▶ Data provided:
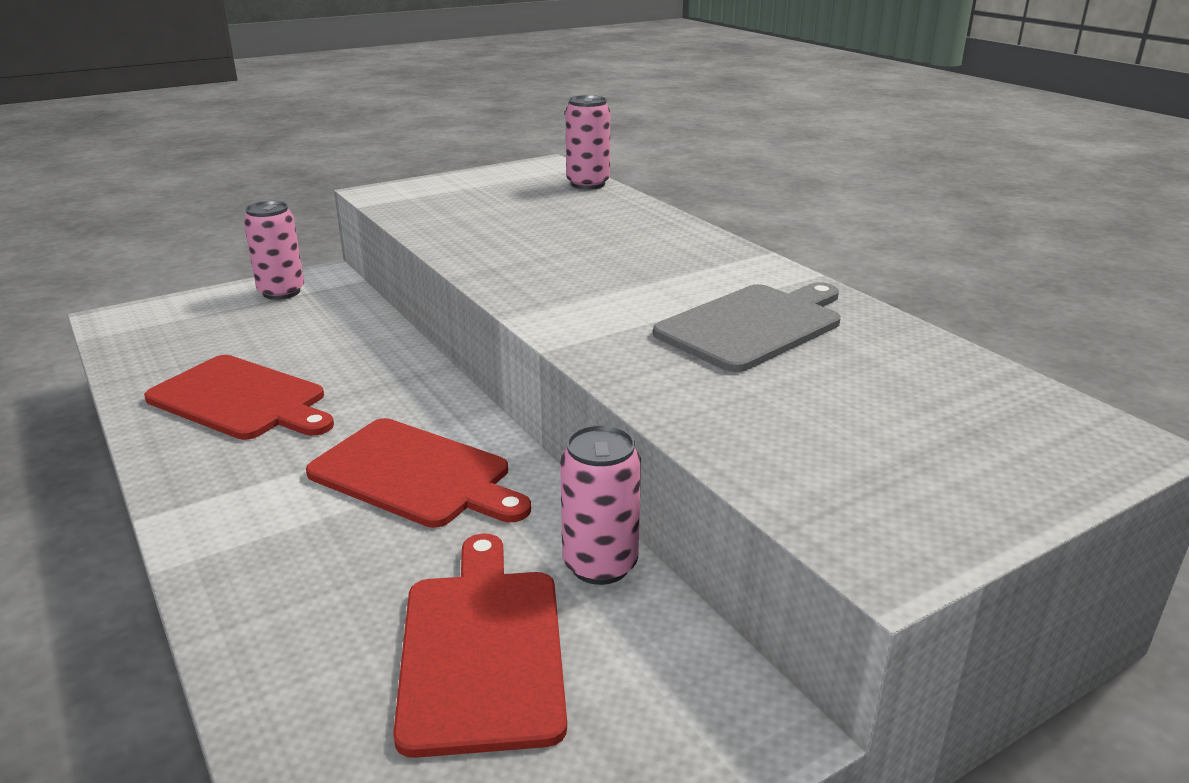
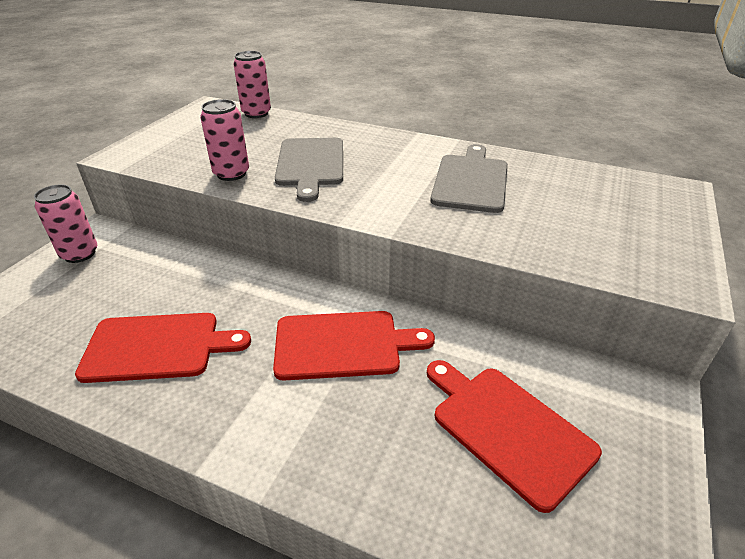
camera: 35 degrees left, 10 degrees up
(567, 251) = (310, 164): none -> grey cutting board
(600, 565) = (501, 349): pink can -> pink can (231, 174)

▶ Brief:
Would you reproduce the listing above exactly, without any of its images?

▶ Solution for this problem:
camera: 35 degrees left, 10 degrees up
(567, 251) = (310, 164): none -> grey cutting board
(600, 565) = (501, 349): pink can -> pink can (231, 174)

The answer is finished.